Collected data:
++++++
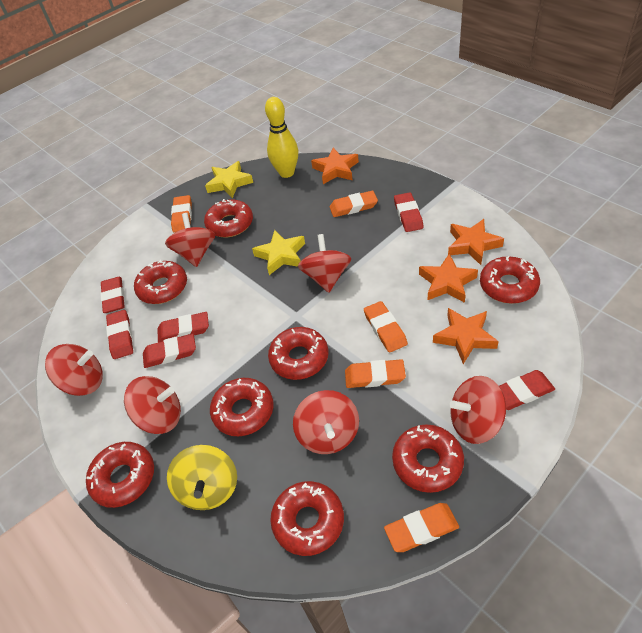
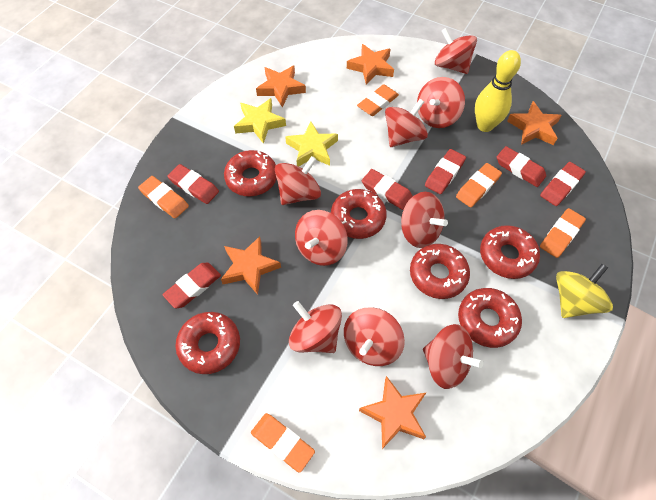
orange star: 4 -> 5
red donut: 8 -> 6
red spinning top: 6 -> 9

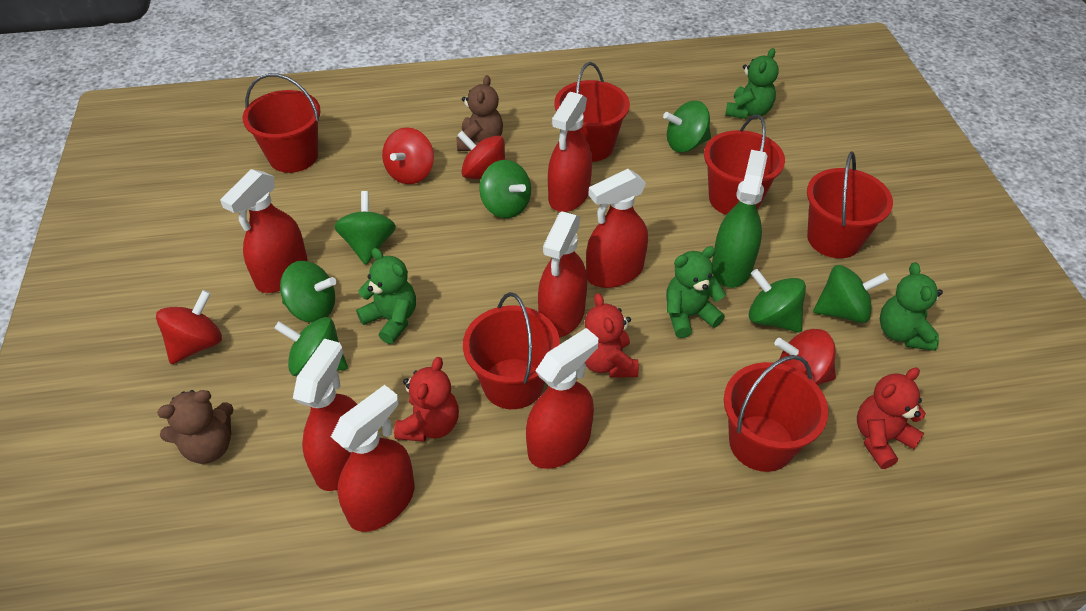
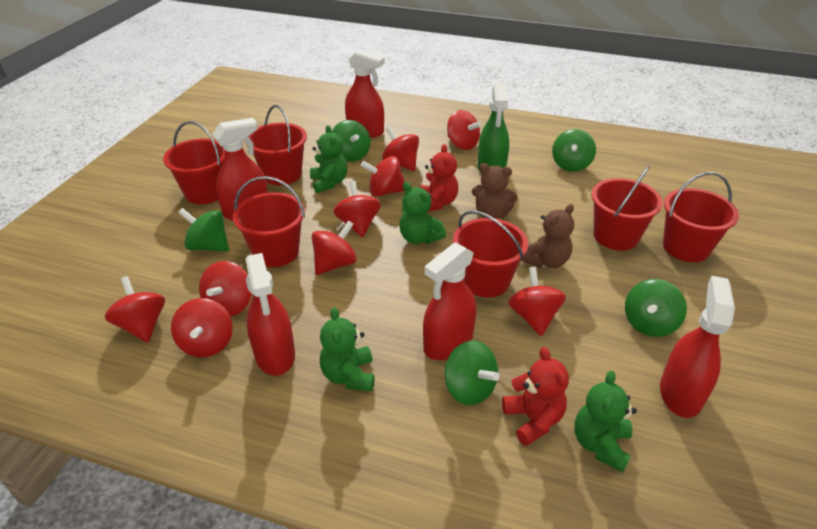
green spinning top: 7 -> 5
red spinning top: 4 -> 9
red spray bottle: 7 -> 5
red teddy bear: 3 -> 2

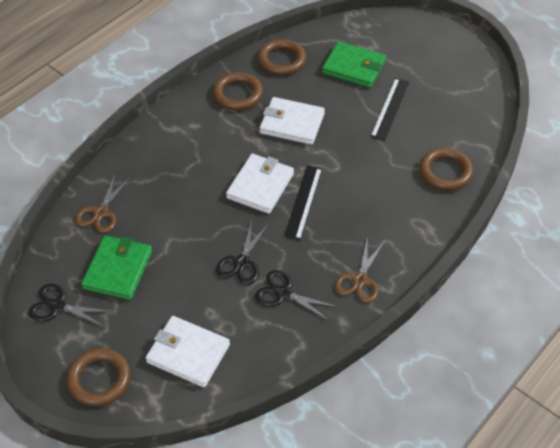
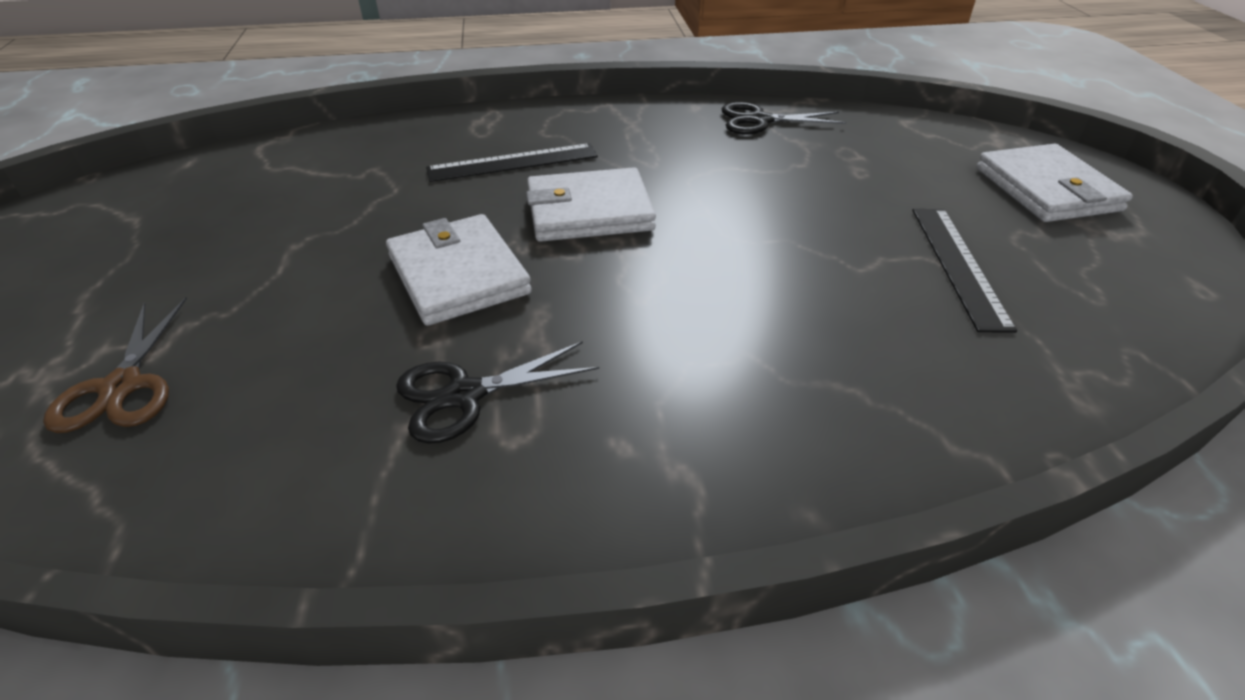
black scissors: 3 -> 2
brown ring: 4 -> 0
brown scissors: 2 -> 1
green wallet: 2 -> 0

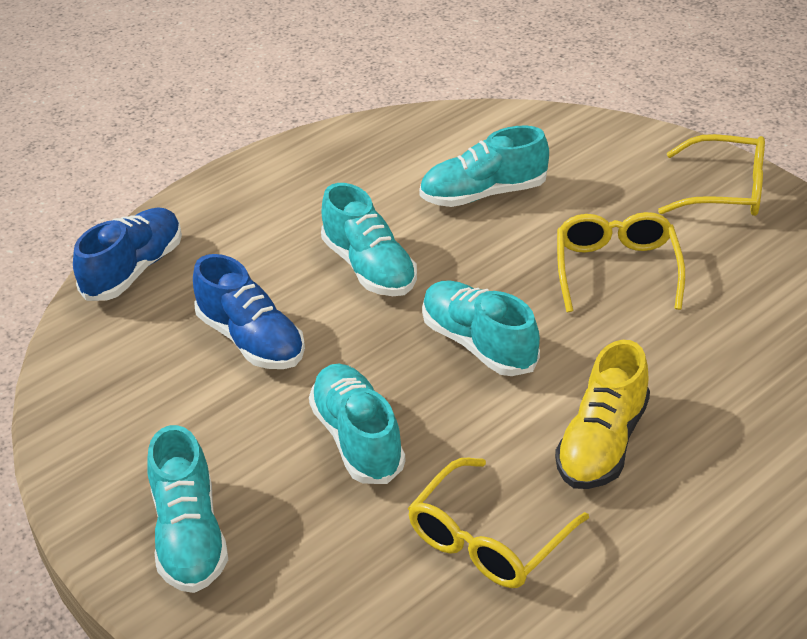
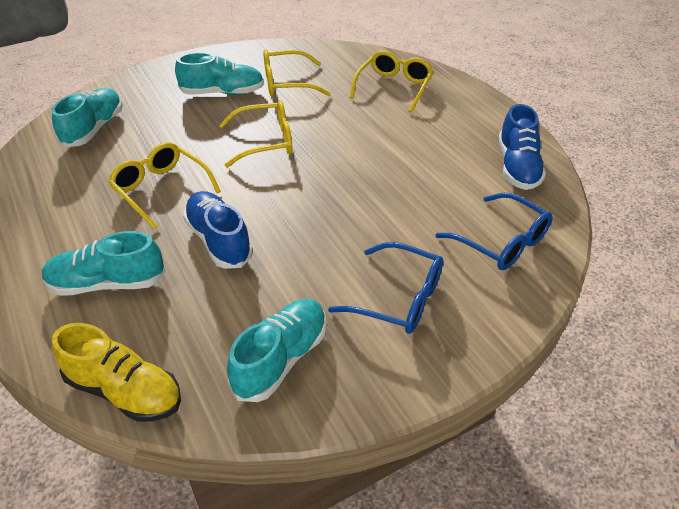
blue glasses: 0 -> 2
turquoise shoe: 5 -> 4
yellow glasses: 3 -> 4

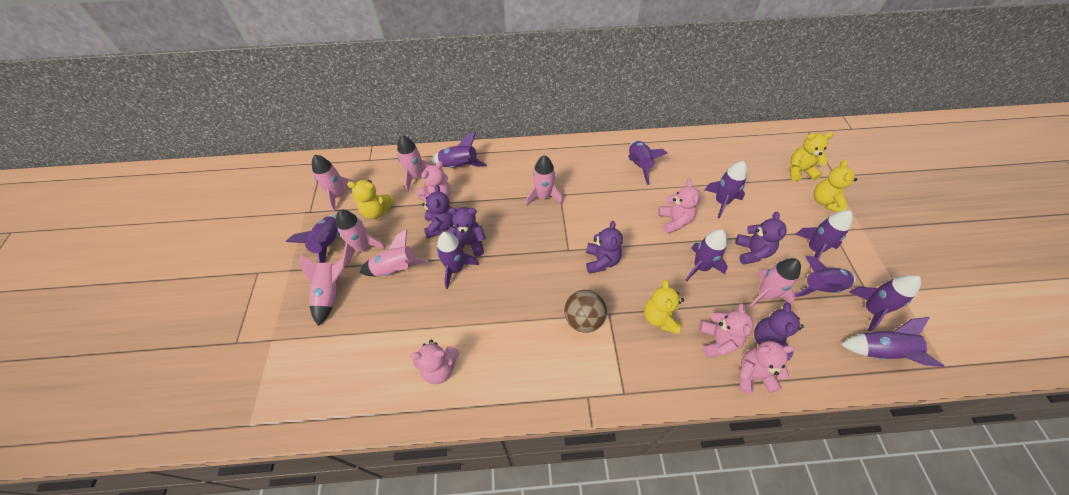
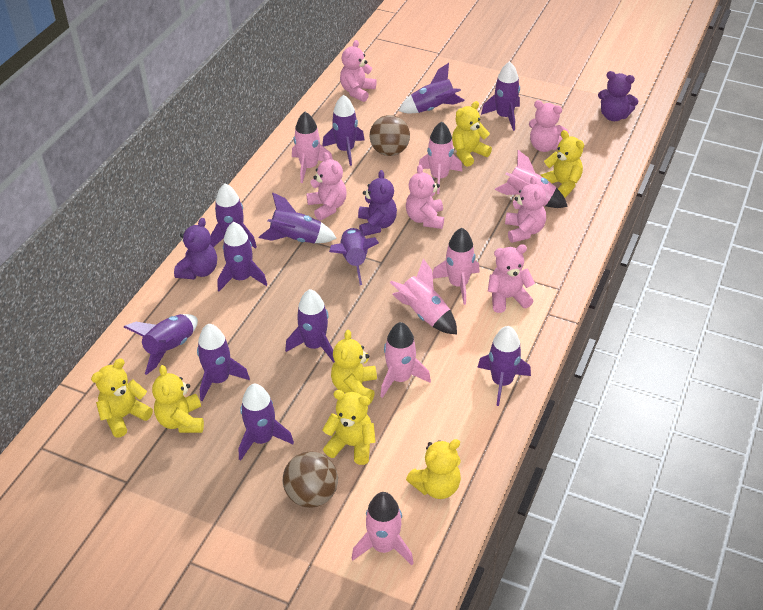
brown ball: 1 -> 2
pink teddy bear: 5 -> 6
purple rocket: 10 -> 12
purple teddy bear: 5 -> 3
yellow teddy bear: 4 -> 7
++++++
* [Work item] Your reply must hold only the lines from the line containing "red teddy bear: 3 -> 2" through the end of the records above, written out exactly, both ends included, with no pictures, please.

* [Response box]
red teddy bear: 3 -> 2

black scissors: 3 -> 2
brown ring: 4 -> 0
brown scissors: 2 -> 1
green wallet: 2 -> 0

blue glasses: 0 -> 2
turquoise shoe: 5 -> 4
yellow glasses: 3 -> 4

brown ball: 1 -> 2
pink teddy bear: 5 -> 6
purple rocket: 10 -> 12
purple teddy bear: 5 -> 3
yellow teddy bear: 4 -> 7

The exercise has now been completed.